### SUPPLIED ENTRIES
+++++

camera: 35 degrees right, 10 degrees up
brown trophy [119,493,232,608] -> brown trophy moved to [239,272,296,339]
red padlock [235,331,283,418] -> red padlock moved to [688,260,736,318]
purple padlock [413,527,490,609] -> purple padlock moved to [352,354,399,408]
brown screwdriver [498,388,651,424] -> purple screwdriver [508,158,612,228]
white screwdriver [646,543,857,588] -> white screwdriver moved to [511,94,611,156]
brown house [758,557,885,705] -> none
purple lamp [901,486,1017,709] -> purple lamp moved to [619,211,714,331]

+++++

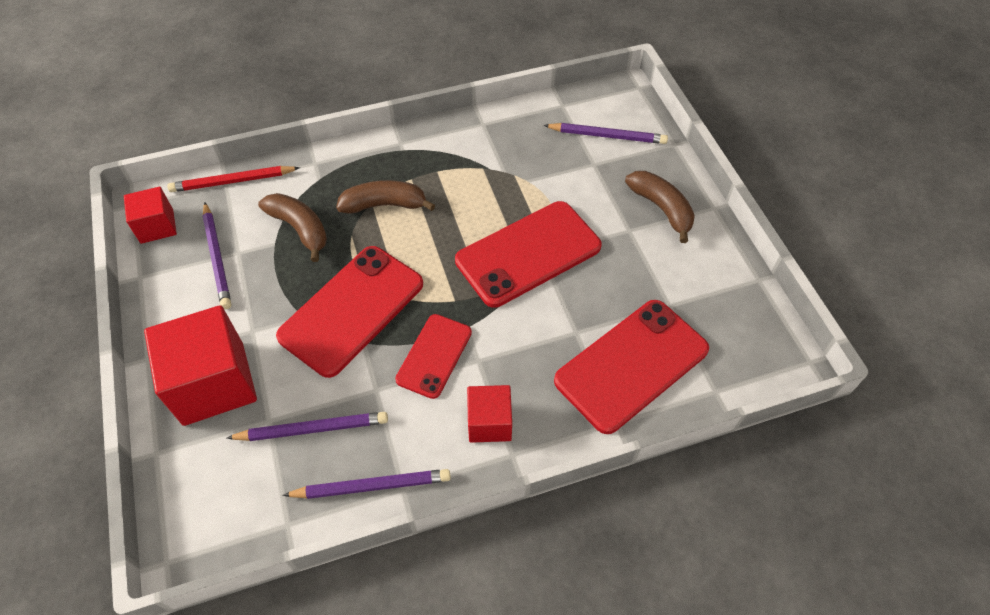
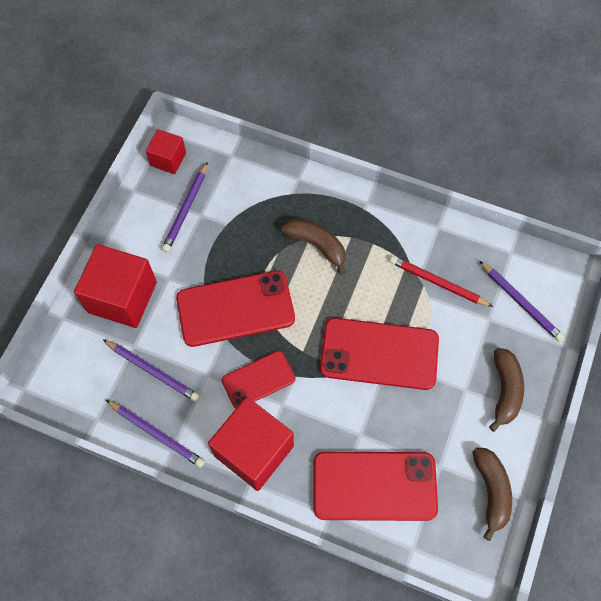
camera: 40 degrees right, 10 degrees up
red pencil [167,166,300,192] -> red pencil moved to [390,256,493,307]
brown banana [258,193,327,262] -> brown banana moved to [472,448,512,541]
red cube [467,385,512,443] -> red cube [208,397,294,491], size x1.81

+++++

### DIRECTIONS FOR THIS TASK
If a line of the data holds the string "right", count it. Then state the total and nothing more.

### REPLY
2